# [Excerpt from a dataset]
========

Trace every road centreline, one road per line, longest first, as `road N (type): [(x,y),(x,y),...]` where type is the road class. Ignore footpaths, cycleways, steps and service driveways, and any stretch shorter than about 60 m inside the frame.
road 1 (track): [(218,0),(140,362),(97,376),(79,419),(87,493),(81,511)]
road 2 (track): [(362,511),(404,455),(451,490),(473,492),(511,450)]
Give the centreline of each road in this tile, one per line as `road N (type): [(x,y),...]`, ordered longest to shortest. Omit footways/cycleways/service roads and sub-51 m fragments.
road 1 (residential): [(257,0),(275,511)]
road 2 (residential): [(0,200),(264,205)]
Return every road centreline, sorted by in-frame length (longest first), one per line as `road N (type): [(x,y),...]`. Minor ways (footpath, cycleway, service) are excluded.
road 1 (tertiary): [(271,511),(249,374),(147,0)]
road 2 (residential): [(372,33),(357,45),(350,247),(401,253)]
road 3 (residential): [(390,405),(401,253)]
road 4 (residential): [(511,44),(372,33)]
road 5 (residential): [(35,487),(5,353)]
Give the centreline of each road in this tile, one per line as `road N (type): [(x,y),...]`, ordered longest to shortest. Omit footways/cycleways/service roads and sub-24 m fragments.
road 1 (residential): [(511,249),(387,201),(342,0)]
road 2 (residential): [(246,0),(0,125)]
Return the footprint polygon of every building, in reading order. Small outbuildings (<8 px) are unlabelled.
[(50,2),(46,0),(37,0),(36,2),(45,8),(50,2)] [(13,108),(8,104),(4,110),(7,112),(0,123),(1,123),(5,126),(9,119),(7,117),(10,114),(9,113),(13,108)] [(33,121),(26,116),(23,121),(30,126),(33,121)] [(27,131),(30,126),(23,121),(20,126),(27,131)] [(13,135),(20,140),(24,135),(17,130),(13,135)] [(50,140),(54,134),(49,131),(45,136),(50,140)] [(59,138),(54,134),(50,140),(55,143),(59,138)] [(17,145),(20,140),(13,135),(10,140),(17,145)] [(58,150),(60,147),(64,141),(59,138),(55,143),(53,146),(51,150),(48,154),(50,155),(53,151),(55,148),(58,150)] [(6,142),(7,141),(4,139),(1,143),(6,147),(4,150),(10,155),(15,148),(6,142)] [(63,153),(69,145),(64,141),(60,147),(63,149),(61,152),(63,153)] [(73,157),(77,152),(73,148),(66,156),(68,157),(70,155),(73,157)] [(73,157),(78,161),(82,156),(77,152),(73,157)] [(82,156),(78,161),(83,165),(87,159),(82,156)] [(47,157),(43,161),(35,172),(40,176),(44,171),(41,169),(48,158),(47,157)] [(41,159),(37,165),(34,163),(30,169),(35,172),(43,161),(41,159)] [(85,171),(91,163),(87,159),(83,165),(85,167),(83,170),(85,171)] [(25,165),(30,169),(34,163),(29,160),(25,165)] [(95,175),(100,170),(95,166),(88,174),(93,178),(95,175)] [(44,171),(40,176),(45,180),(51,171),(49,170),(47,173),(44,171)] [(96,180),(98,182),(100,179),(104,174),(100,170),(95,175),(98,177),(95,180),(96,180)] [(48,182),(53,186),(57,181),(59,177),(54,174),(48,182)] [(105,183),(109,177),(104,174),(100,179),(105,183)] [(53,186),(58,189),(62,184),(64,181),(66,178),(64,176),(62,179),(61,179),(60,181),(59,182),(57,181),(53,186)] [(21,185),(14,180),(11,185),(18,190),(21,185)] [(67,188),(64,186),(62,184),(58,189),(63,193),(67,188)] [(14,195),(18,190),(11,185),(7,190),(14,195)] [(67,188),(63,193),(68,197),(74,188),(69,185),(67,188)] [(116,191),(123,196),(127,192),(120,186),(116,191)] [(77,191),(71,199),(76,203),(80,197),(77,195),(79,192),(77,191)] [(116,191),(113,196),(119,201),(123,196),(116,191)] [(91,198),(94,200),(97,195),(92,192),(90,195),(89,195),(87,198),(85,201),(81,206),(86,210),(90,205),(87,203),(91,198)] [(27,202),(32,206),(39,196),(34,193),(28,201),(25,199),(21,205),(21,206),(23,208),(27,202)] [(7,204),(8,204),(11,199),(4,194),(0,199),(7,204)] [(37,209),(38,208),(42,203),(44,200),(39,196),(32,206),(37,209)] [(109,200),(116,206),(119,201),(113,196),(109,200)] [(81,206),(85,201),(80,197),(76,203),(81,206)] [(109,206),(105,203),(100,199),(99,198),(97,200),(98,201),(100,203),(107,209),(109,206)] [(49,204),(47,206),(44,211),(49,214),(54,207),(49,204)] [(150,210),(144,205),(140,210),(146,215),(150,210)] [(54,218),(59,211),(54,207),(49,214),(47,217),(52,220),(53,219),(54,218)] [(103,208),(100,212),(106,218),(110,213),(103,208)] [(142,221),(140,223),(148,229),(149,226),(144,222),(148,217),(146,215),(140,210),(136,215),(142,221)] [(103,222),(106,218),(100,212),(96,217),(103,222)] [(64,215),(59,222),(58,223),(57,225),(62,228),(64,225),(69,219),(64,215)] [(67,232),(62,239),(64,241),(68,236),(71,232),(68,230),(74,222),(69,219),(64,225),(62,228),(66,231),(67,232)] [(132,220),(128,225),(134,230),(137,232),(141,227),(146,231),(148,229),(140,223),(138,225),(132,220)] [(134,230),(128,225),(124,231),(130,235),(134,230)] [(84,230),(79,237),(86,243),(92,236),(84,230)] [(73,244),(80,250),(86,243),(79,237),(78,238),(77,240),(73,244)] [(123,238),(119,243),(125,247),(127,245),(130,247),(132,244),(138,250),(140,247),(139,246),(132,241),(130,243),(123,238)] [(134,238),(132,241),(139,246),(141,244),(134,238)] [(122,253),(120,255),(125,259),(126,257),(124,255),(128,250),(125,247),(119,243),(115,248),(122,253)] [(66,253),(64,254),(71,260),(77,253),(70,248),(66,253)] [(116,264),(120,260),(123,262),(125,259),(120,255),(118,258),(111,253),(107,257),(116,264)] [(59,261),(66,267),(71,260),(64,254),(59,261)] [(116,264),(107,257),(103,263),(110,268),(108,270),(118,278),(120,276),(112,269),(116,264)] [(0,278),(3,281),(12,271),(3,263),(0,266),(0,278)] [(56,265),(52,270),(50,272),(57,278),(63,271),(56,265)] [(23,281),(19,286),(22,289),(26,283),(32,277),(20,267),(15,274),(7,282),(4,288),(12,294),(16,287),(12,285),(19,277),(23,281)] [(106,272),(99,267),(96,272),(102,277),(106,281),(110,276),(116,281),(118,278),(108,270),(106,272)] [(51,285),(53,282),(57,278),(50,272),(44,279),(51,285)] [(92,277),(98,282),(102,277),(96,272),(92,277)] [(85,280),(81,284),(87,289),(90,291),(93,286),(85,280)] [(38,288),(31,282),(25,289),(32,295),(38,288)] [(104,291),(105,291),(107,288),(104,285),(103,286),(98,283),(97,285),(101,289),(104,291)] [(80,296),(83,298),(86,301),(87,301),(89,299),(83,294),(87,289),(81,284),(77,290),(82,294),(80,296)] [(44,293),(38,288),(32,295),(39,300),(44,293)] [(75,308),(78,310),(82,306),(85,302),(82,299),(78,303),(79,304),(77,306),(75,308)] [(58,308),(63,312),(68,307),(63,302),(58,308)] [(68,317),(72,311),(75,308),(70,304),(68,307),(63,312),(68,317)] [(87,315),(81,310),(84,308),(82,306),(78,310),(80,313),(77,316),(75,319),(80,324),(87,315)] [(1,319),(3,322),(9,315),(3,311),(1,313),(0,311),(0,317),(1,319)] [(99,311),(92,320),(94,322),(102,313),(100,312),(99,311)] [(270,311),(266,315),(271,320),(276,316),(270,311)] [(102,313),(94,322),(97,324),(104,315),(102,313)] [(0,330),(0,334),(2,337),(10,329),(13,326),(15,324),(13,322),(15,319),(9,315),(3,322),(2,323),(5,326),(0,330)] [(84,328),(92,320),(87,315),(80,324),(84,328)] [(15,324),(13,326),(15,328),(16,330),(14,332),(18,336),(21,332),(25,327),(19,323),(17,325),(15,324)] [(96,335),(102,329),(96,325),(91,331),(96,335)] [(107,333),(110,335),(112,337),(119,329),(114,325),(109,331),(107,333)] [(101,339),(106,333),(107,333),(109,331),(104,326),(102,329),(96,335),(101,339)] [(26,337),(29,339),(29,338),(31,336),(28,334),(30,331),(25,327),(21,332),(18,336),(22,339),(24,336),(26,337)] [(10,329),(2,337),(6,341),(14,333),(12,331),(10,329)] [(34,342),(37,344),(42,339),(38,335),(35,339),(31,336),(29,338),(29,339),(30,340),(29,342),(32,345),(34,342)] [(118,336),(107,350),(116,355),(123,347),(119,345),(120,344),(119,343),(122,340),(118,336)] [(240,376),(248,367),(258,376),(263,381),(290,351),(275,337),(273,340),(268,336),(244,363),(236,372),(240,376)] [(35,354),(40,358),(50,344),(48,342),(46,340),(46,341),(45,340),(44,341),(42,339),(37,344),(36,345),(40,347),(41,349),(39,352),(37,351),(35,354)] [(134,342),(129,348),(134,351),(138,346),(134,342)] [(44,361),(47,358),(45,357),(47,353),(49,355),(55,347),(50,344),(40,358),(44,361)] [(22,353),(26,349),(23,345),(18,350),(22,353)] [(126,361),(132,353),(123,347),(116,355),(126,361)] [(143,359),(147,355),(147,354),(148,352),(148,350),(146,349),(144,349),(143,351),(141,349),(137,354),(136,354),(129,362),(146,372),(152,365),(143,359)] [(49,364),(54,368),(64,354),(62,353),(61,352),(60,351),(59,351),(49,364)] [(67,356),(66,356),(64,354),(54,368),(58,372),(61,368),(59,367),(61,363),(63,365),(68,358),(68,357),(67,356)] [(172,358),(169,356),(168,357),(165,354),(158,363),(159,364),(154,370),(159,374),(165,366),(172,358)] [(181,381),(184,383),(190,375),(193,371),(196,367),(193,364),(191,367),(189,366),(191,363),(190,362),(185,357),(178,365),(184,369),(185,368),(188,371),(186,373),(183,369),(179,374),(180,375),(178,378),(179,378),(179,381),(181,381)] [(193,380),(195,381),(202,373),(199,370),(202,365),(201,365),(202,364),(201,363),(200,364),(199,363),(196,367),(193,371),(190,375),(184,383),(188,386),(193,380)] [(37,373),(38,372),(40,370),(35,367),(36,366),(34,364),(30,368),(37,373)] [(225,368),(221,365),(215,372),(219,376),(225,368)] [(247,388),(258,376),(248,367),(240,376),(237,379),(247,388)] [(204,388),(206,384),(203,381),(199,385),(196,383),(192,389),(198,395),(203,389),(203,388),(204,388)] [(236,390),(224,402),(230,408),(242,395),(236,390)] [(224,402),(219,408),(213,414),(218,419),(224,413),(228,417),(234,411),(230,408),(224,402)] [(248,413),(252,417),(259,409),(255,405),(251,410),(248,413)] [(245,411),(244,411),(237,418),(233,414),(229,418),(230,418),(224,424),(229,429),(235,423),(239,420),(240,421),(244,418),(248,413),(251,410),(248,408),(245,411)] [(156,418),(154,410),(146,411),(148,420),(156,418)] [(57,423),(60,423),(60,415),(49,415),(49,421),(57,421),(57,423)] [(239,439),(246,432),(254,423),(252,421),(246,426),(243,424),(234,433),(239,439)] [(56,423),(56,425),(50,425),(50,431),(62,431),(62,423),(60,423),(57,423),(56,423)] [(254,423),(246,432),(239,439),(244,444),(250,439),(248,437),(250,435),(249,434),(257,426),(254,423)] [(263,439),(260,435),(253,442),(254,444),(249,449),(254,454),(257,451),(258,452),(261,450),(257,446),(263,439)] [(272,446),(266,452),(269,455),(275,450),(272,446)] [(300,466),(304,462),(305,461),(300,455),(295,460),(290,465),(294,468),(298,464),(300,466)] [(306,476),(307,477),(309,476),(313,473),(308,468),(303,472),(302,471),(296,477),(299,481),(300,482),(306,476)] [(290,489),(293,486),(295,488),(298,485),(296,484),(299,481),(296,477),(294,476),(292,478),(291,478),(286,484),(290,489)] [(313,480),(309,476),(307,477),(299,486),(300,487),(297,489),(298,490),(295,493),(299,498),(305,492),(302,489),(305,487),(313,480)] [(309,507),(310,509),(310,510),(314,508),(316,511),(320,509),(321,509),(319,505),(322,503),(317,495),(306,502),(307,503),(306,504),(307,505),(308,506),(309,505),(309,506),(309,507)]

========

# [Prompt]
Can you update everything from the start of the data down to the line containing "road 1 (residential): [(511,249),(387,201),(342,0)]", swapping "centreline" for "center line" and leaving the rest unchanged?

# [Reply]
Trace every road center line, one road per line, longest first, as `road N (type): [(x,y),(x,y),...]` where type is the road class. Ignore footpaths, cycleways, steps and service driveways, and any stretch shorter than about 60 m inside the frame.
road 1 (track): [(218,0),(140,362),(97,376),(79,419),(87,493),(81,511)]
road 2 (track): [(362,511),(404,455),(451,490),(473,492),(511,450)]
Give the center line of each road in this tile, one per line as `road N (type): [(x,y),...]`, ordered longest to shortest. Omit footways/cycleways/service roads and sub-51 m fragments.
road 1 (residential): [(257,0),(275,511)]
road 2 (residential): [(0,200),(264,205)]
Return every road center line, sorted by in-frame length (longest first), one per line as `road N (type): [(x,y),...]`. Minor ways (footpath, cycleway, service) are excluded.
road 1 (tertiary): [(271,511),(249,374),(147,0)]
road 2 (residential): [(372,33),(357,45),(350,247),(401,253)]
road 3 (residential): [(390,405),(401,253)]
road 4 (residential): [(511,44),(372,33)]
road 5 (residential): [(35,487),(5,353)]
Give the center line of each road in this tile, one per line as `road N (type): [(x,y),...]`, ordered longest to shortest. Omit footways/cycleways/service roads and sub-24 m fragments.
road 1 (residential): [(511,249),(387,201),(342,0)]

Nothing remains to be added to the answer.